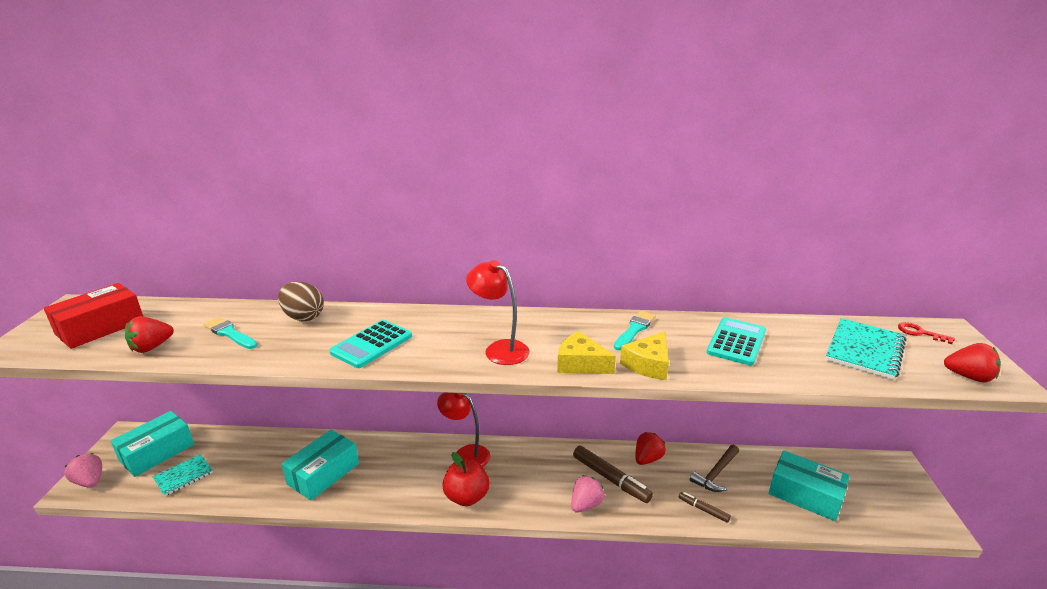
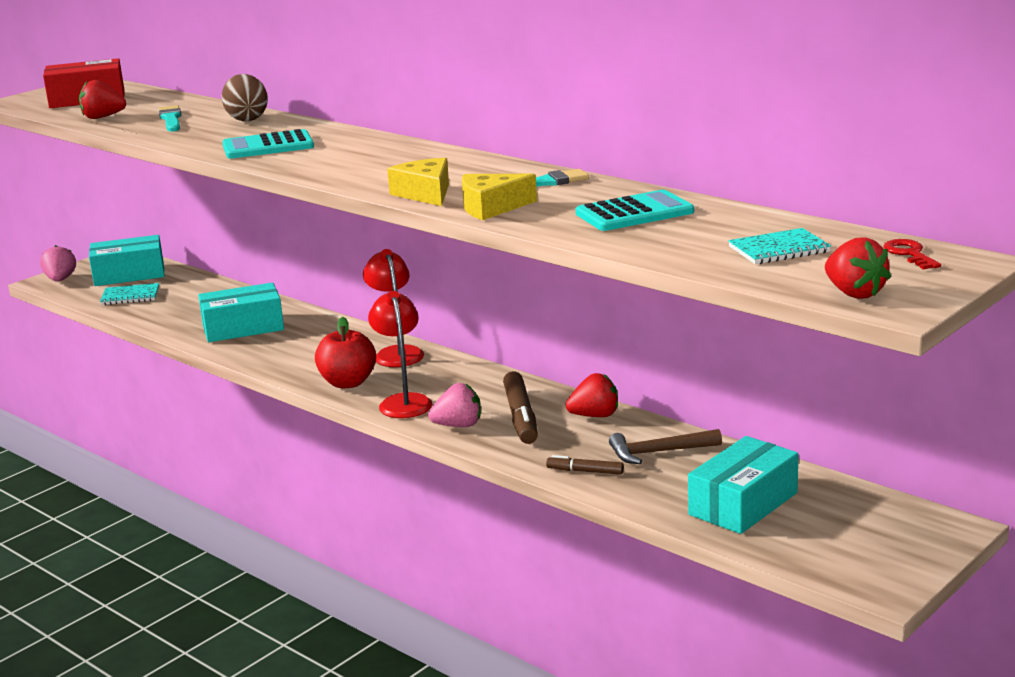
camera: 40 degrees right, 5 degrees down
red lamp [466,260,530,365] -> red lamp moved to [368,291,432,418]
brown marker [678,492,731,523] -> brown marker turned 60 degrees counterclockwise [546,455,624,475]
turquoise box [768,450,850,521] -> turquoise box turned 60 degrees clockwise [688,436,798,534]
turquoise notebook [825,318,906,380] -> turquoise notebook [728,228,831,264], size x0.64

• **WORK TO BE COMPLETED**: A bare number is the expected answer: the tally of lines in the records above holding "degrees".

• **FINISHED EXERCISE**: 3